[Records from a collection]

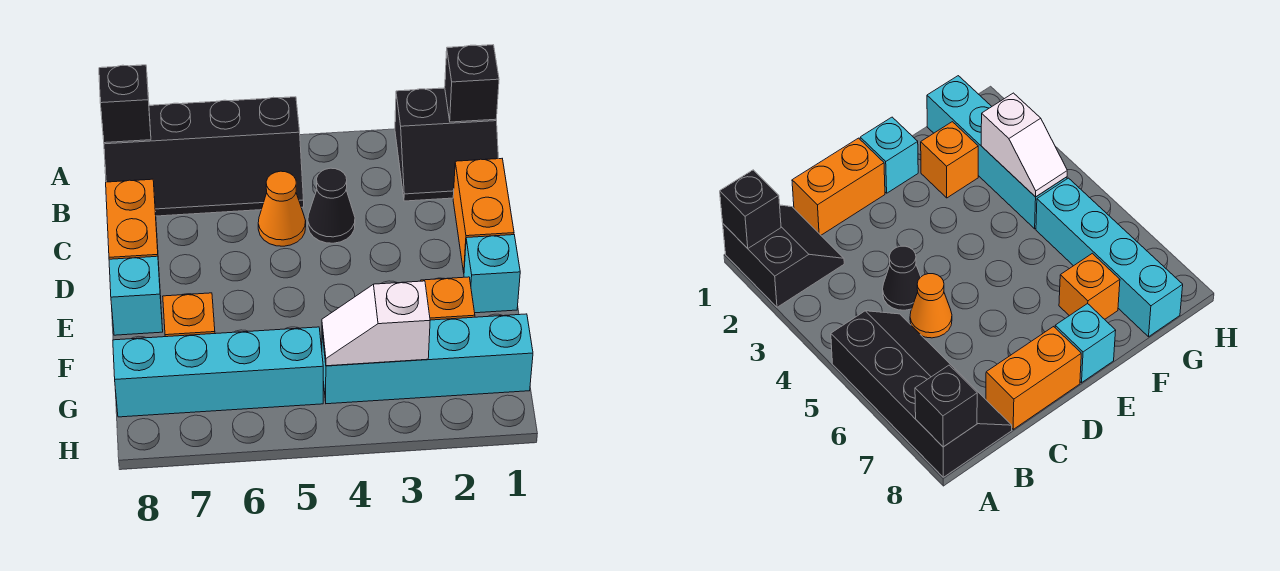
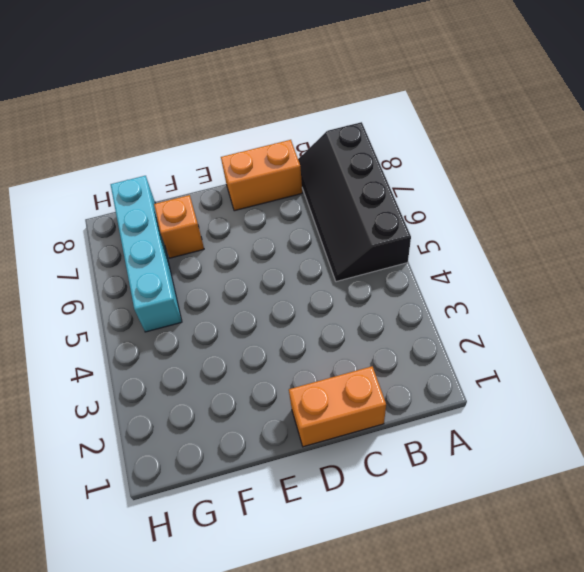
none -> black slope A1:B2 level 1 top A
none -> black cone C4 level 1
none -> orange cone C5 level 1

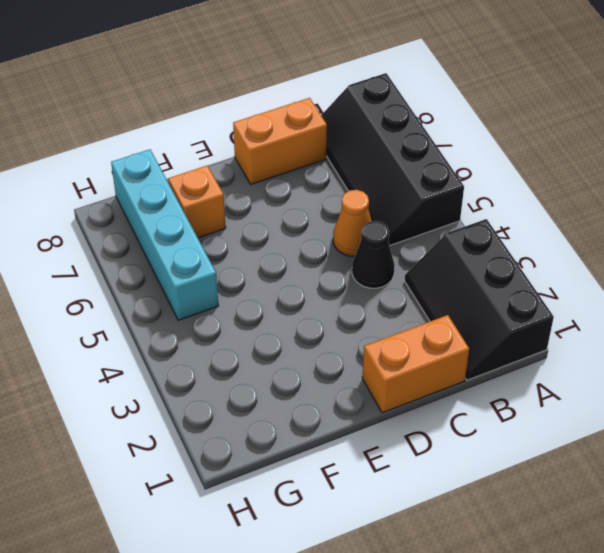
black slope A1:B3 level 1 top A -> black slope A1:B2 level 1 top A
none -> cyan brick E1 level 1
none -> cyan brick E8 level 1
none -> orange brick F2 level 1

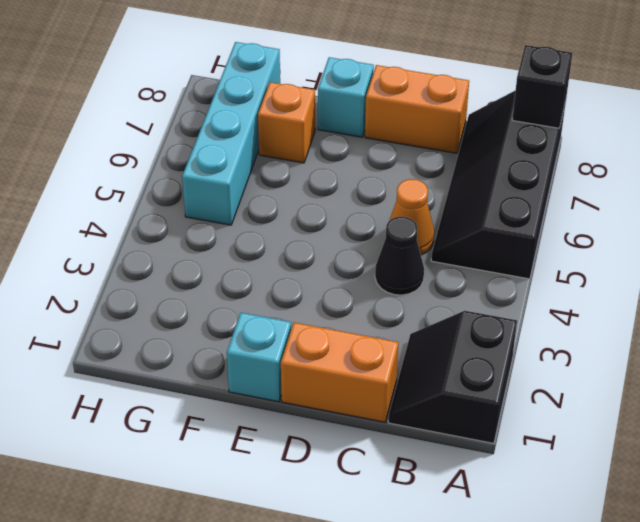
none -> orange brick F2 level 1
none -> cyan brick G1:G4 level 1
none -> black brick A1 level 2

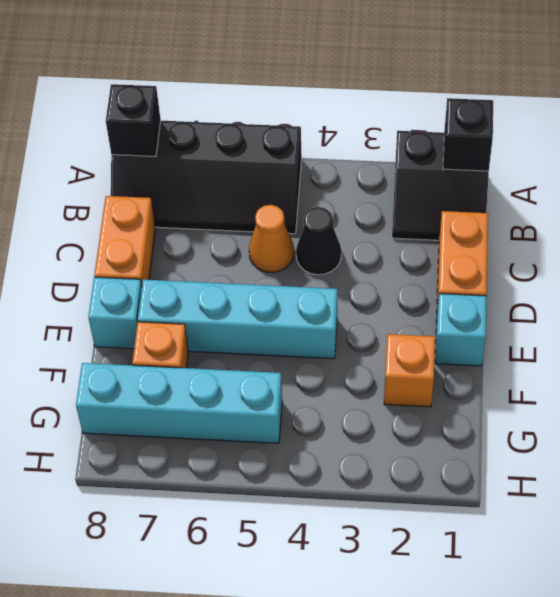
cyan brick E4:E7 level 1 -> cyan brick G1:G4 level 1
none -> white slope G3:G4 level 2 top 3

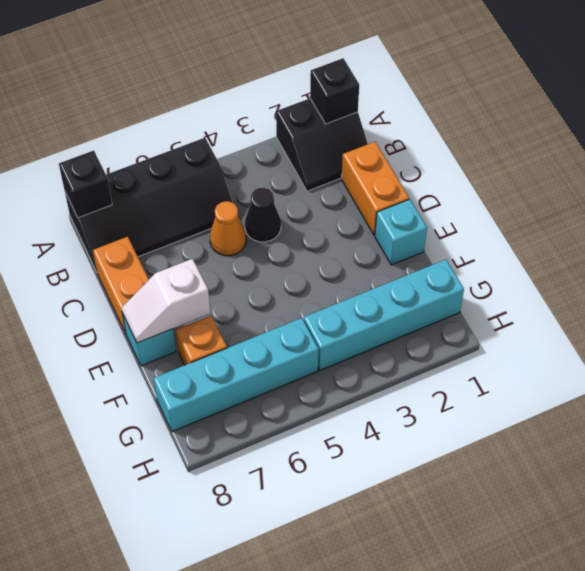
white slope E7:E8 level 2 top 7 -> white slope G3:G4 level 2 top 3
none -> orange brick F2 level 1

◆ **AIM OF THE EXERCISE**: Only the number is wanted: how many lines in the preceding entries hold the string "slope"?

◆ **OUTPUT**: 4